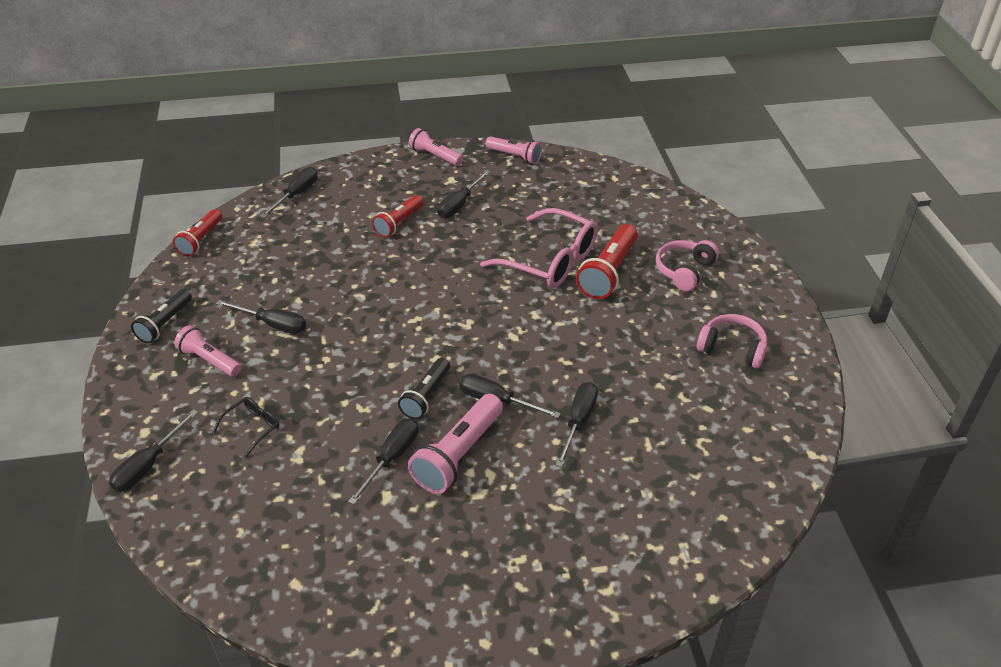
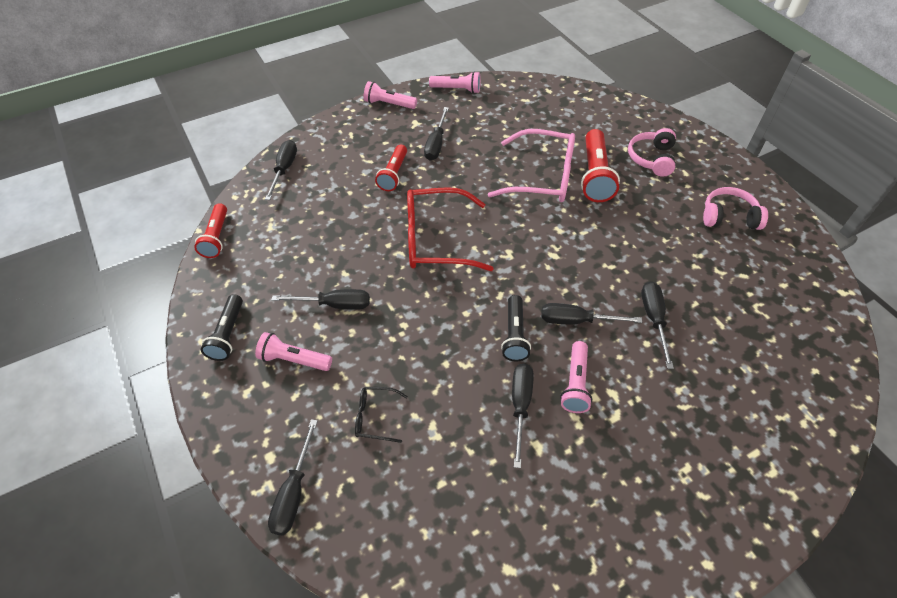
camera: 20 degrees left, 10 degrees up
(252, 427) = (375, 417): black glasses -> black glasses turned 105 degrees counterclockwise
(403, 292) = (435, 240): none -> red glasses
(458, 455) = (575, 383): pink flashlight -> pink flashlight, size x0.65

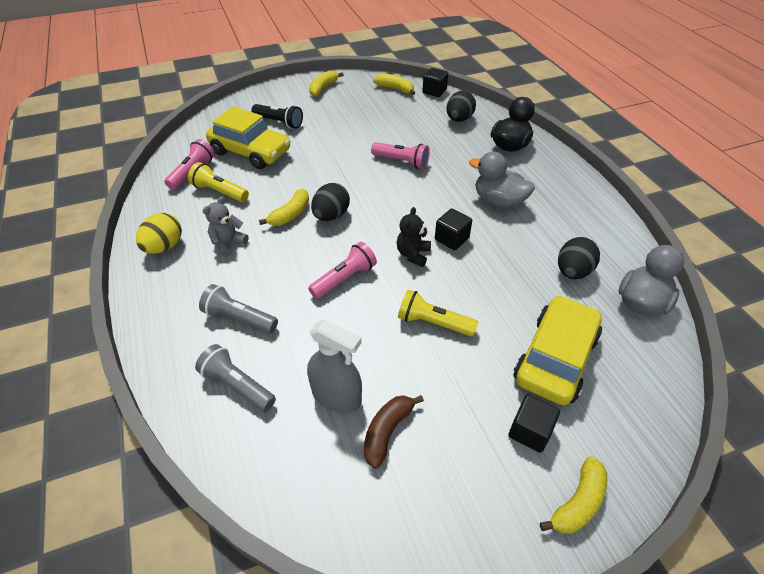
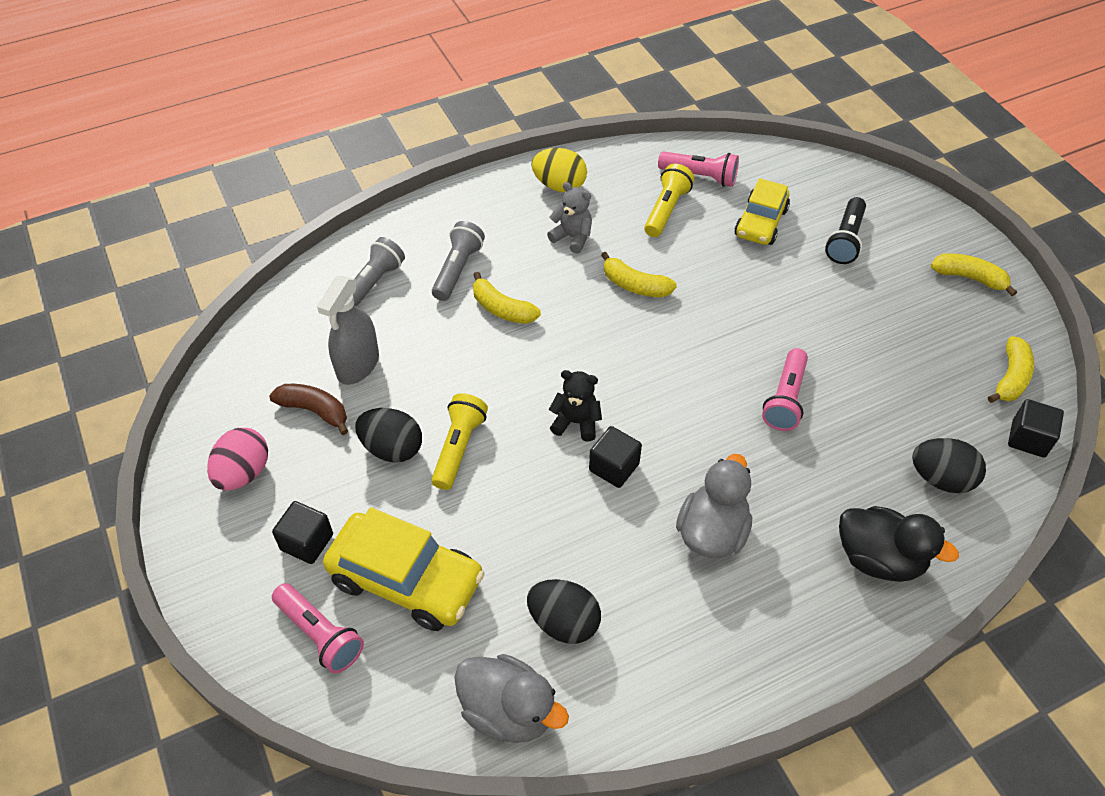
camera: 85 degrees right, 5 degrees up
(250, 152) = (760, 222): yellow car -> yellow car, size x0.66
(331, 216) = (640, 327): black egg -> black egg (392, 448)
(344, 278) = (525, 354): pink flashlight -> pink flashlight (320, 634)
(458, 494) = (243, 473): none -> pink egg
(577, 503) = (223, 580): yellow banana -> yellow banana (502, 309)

EXERCISE AIM>
Please write out all of the material above without changing a word, and omit any pictures.

SOLUTION>
camera: 20 degrees left, 10 degrees up
(252, 427) = (375, 417): black glasses -> black glasses turned 105 degrees counterclockwise
(403, 292) = (435, 240): none -> red glasses
(458, 455) = (575, 383): pink flashlight -> pink flashlight, size x0.65

camera: 85 degrees right, 5 degrees up
(250, 152) = (760, 222): yellow car -> yellow car, size x0.66
(331, 216) = (640, 327): black egg -> black egg (392, 448)
(344, 278) = (525, 354): pink flashlight -> pink flashlight (320, 634)
(458, 494) = (243, 473): none -> pink egg
(577, 503) = (223, 580): yellow banana -> yellow banana (502, 309)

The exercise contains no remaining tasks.